### PROMPT
Copy out each entry below verbatim, skipping the images.

(Stored dataset items)
═══
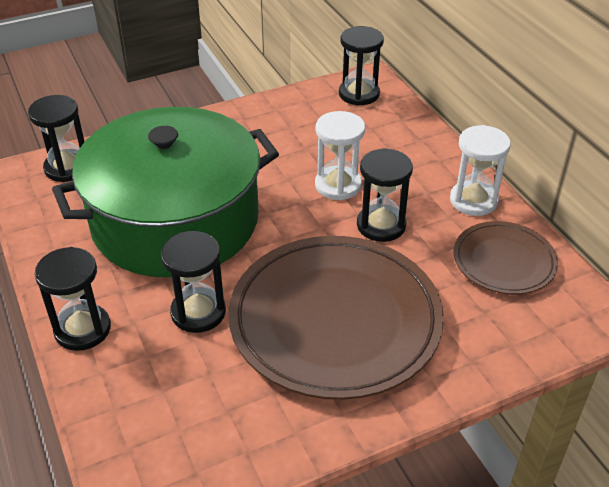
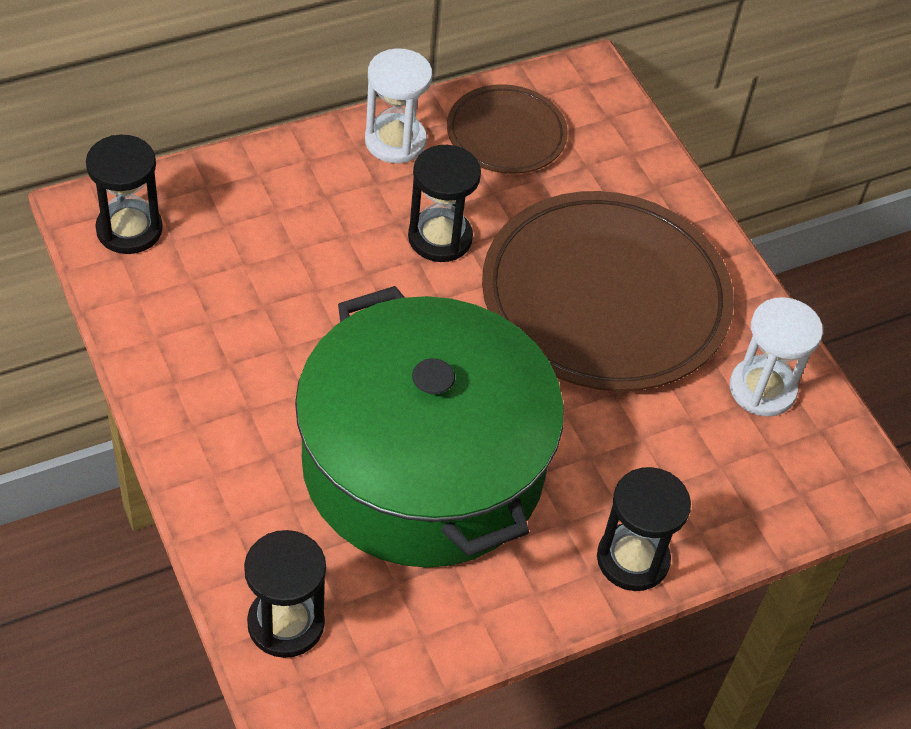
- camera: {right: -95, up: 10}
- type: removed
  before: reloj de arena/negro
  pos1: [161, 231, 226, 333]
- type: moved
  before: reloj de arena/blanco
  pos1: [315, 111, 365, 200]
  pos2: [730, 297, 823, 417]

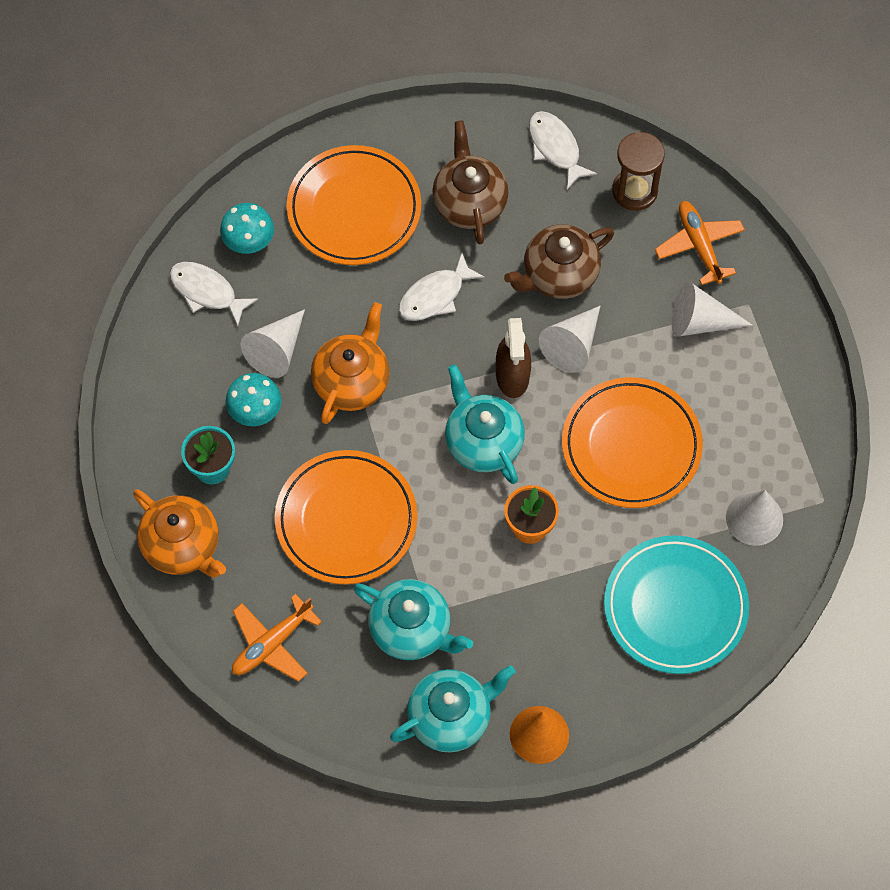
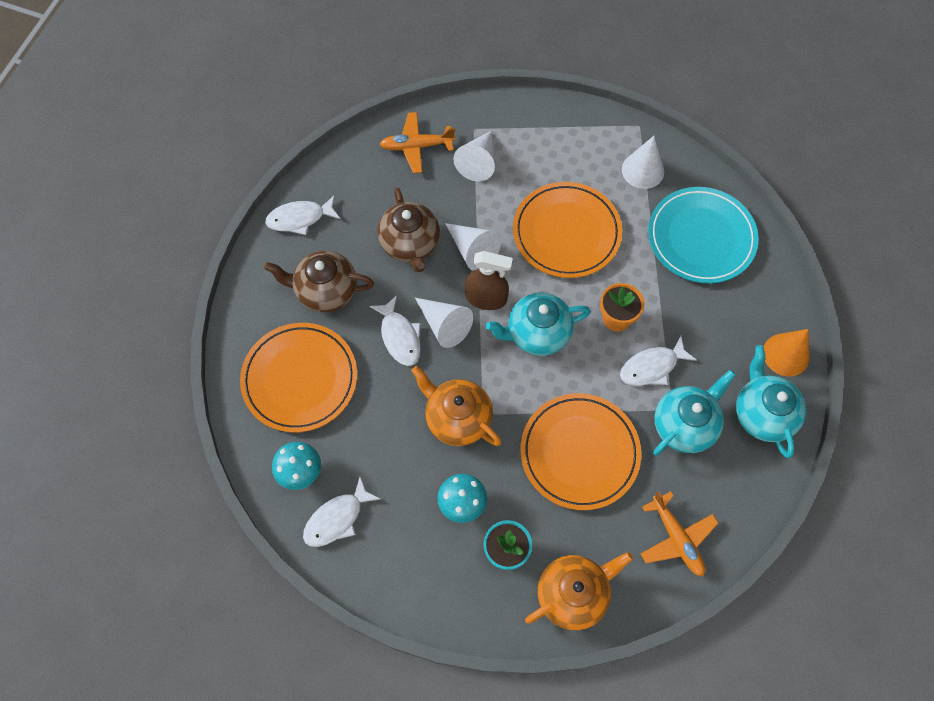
- camera: {right: -75, up: 0}
- type: moved
  before: cono/blanco
  pos1: [241, 309, 305, 378]
  pos2: [415, 298, 473, 348]
- type: removed
  before: reloj de arena/marrón
  pos1: [612, 132, 665, 211]
- type: added
  after: pez/blanco
  pos2: [620, 336, 697, 386]

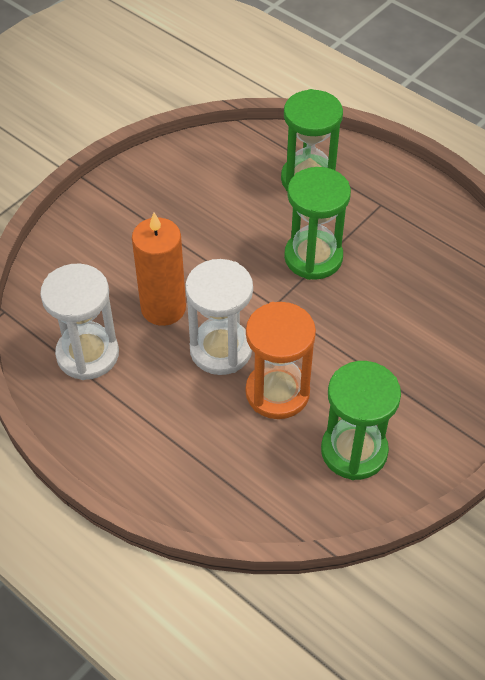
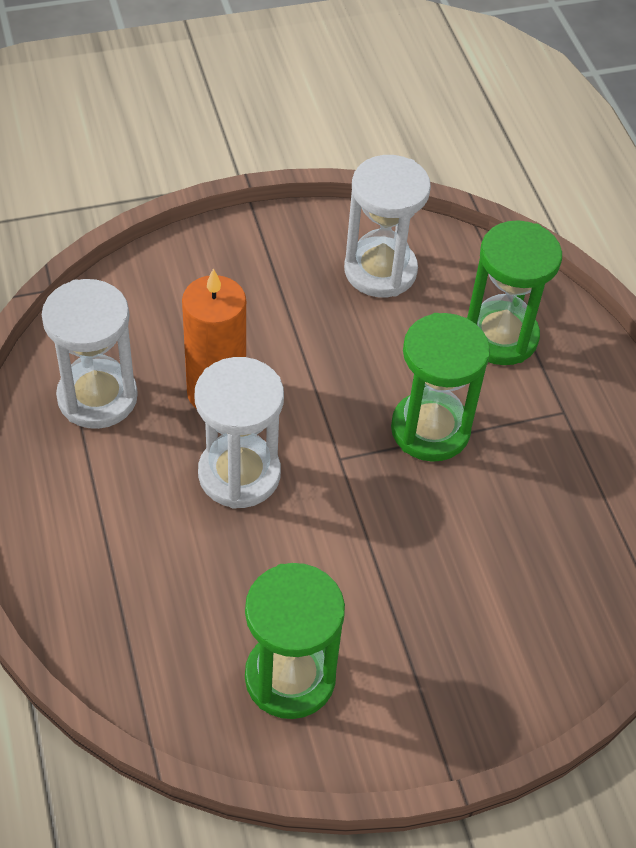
- camera: {right: 30, up: 0}
- type: removed
  before: reloj de arena/naranja
  pos1: [246, 302, 316, 419]
- type: added
  after: reloj de arena/blanco
  pos2: [344, 155, 431, 297]

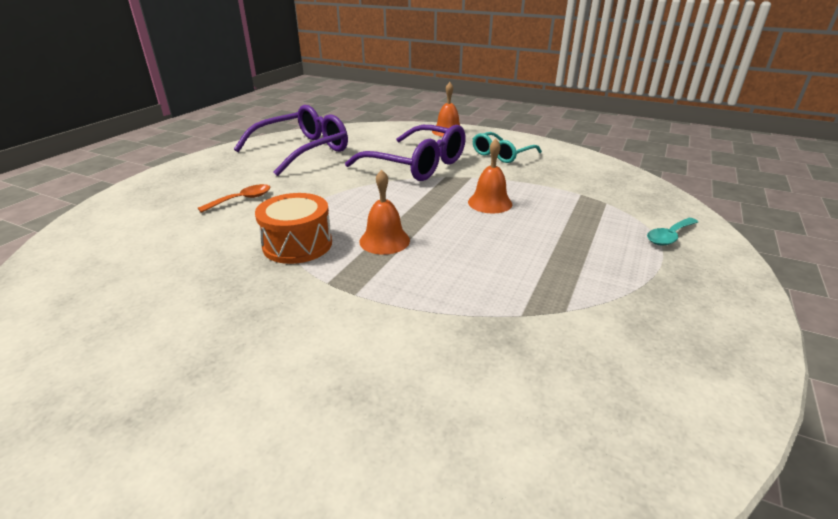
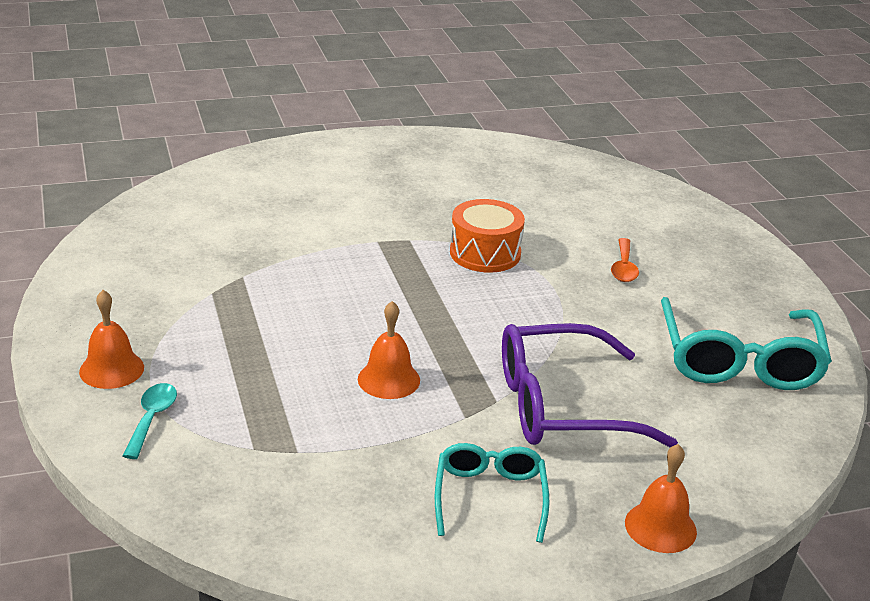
- camera: {right: 135, up: 0}
- type: recoloured
  before: gafas/morado
  after: gafas/turquesa
  pos1: [234, 105, 348, 176]
  pos2: [661, 297, 832, 390]
- type: moved
  before: campana/naranja
  pos1: [360, 169, 410, 255]
  pos2: [79, 290, 144, 389]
═══
### TASK RESPONSE
- camera: {right: -95, up: 10}
- type: removed
  before: reloj de arena/negro
  pos1: [161, 231, 226, 333]
- type: moved
  before: reloj de arena/blanco
  pos1: [315, 111, 365, 200]
  pos2: [730, 297, 823, 417]

- camera: {right: -75, up: 0}
- type: moved
  before: cono/blanco
  pos1: [241, 309, 305, 378]
  pos2: [415, 298, 473, 348]
- type: removed
  before: reloj de arena/marrón
  pos1: [612, 132, 665, 211]
- type: added
  after: pez/blanco
  pos2: [620, 336, 697, 386]

- camera: {right: 30, up: 0}
- type: removed
  before: reloj de arena/naranja
  pos1: [246, 302, 316, 419]
- type: added
  after: reloj de arena/blanco
  pos2: [344, 155, 431, 297]

- camera: {right: 135, up: 0}
- type: recoloured
  before: gafas/morado
  after: gafas/turquesa
  pos1: [234, 105, 348, 176]
  pos2: [661, 297, 832, 390]
- type: moved
  before: campana/naranja
  pos1: [360, 169, 410, 255]
  pos2: [79, 290, 144, 389]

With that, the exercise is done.